SUPPLIED INFORMATION.
• • • •

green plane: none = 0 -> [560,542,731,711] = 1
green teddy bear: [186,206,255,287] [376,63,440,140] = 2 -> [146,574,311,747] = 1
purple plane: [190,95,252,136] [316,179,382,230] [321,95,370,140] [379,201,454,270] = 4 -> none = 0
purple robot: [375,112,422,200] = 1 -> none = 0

• • • •

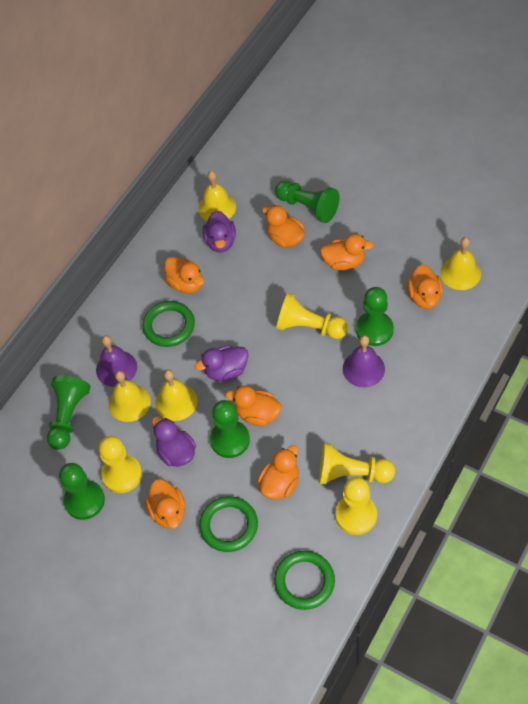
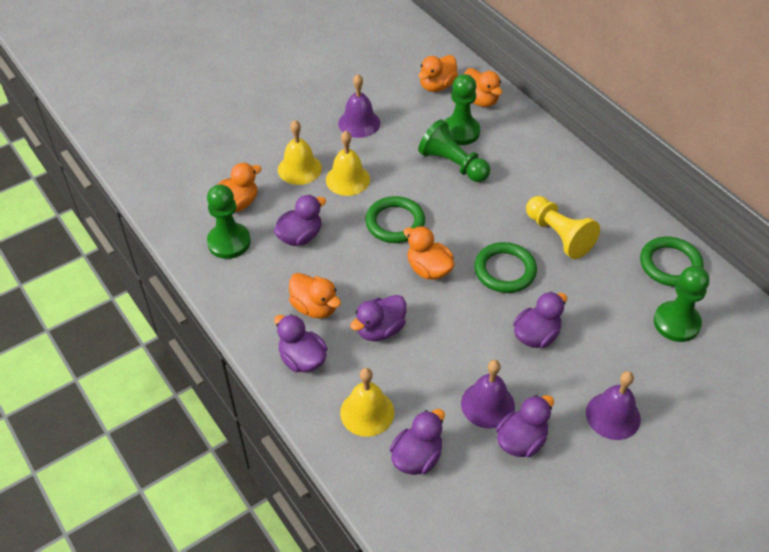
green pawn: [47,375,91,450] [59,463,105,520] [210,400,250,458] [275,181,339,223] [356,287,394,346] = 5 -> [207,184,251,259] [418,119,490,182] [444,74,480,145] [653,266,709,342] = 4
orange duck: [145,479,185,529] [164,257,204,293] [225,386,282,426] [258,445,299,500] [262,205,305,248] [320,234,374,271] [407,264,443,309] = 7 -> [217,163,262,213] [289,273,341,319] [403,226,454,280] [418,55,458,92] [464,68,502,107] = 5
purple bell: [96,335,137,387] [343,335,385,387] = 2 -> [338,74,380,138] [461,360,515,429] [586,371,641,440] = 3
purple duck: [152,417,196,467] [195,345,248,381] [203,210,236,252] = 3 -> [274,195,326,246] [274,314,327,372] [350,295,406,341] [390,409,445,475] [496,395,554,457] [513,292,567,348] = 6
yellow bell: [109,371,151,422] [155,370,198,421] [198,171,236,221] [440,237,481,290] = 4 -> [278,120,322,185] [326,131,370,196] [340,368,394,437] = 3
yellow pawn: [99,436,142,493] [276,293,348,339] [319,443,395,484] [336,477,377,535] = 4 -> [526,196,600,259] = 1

• • • •

TO-DO ITEM. Quote the listing above, but only from the line that shows "green plane: none" through the line that shows "purple robot: [375,112,422,200]".

ANSWER SPACE.
green plane: none = 0 -> [560,542,731,711] = 1
green teddy bear: [186,206,255,287] [376,63,440,140] = 2 -> [146,574,311,747] = 1
purple plane: [190,95,252,136] [316,179,382,230] [321,95,370,140] [379,201,454,270] = 4 -> none = 0
purple robot: [375,112,422,200] = 1 -> none = 0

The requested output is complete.